Goal of the exercise: Set out exactly, line by line, the stretch of data below that begins at the line containing "green rectangle: (35, 25) -> (11, 20), moved" and ends at the line containing "purple line: (240, 59) -> (195, 54), moved", with both ends kept.

Extracted entries:
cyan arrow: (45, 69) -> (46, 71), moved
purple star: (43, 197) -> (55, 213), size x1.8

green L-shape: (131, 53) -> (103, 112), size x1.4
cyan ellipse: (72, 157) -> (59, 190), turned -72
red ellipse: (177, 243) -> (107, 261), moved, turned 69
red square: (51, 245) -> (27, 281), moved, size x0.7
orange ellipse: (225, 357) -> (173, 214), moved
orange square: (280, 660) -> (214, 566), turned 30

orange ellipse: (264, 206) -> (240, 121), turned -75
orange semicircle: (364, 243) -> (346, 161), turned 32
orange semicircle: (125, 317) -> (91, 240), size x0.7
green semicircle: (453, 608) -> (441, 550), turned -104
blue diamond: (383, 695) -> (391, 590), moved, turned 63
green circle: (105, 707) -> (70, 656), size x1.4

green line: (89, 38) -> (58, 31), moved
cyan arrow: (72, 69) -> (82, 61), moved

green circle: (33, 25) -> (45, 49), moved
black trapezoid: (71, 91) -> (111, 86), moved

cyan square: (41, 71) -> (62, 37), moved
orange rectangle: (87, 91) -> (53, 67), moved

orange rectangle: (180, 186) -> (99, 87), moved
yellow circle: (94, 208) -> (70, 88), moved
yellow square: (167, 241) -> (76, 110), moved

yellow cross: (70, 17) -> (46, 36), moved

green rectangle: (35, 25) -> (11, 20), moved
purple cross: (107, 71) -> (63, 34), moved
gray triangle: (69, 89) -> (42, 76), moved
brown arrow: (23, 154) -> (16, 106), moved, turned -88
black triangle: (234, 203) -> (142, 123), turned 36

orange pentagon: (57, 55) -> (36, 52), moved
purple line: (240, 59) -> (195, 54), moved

--

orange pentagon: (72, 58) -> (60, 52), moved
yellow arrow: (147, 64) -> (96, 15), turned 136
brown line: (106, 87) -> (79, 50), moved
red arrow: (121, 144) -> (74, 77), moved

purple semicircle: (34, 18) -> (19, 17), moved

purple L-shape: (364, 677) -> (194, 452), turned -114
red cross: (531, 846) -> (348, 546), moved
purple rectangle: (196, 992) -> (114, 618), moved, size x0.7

Answer box:
green rectangle: (35, 25) -> (11, 20), moved
purple cross: (107, 71) -> (63, 34), moved
gray triangle: (69, 89) -> (42, 76), moved
brown arrow: (23, 154) -> (16, 106), moved, turned -88
black triangle: (234, 203) -> (142, 123), turned 36

orange pentagon: (57, 55) -> (36, 52), moved
purple line: (240, 59) -> (195, 54), moved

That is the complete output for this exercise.